_Directive:_ Retype exactly, and only, the lines from the one that contains "(422, 80) = (624, 191): green" through the final line of the entries.

_Task material:_
┌──

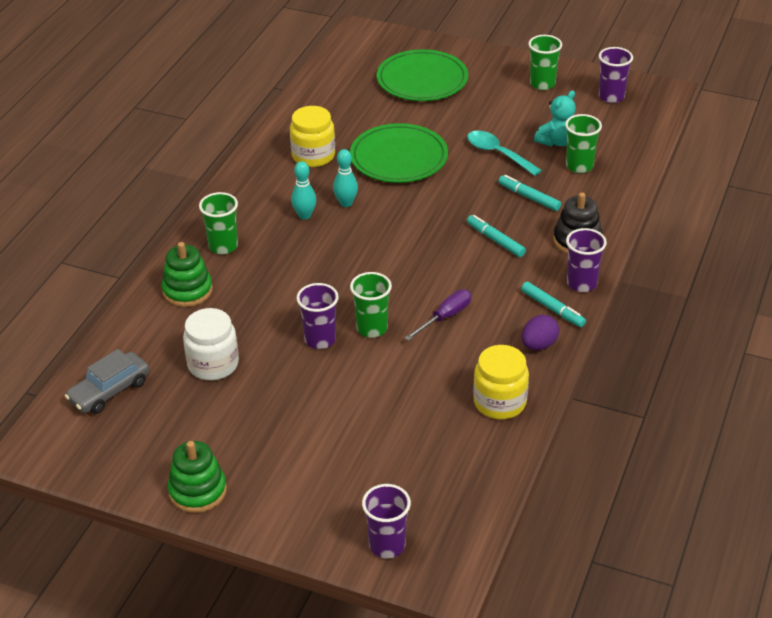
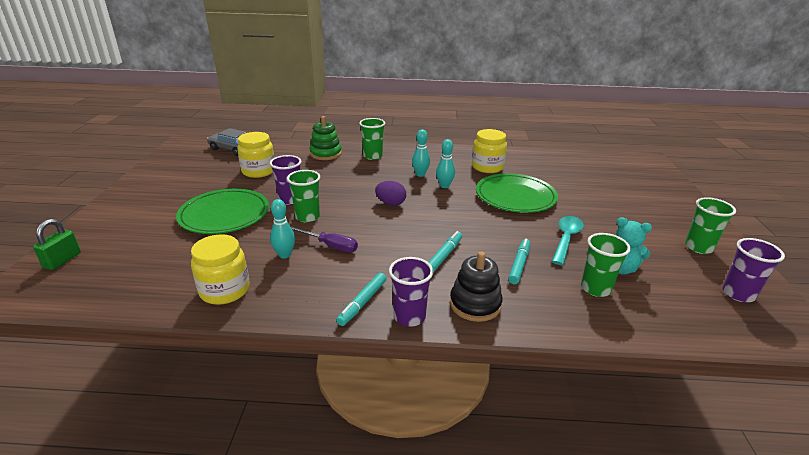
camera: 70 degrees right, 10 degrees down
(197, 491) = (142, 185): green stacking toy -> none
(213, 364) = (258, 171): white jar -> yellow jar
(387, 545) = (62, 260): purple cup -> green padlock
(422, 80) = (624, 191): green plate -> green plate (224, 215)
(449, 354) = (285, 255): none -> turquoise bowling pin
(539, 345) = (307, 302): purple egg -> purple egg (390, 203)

└──

_Written answer:_
(422, 80) = (624, 191): green plate -> green plate (224, 215)
(449, 354) = (285, 255): none -> turquoise bowling pin
(539, 345) = (307, 302): purple egg -> purple egg (390, 203)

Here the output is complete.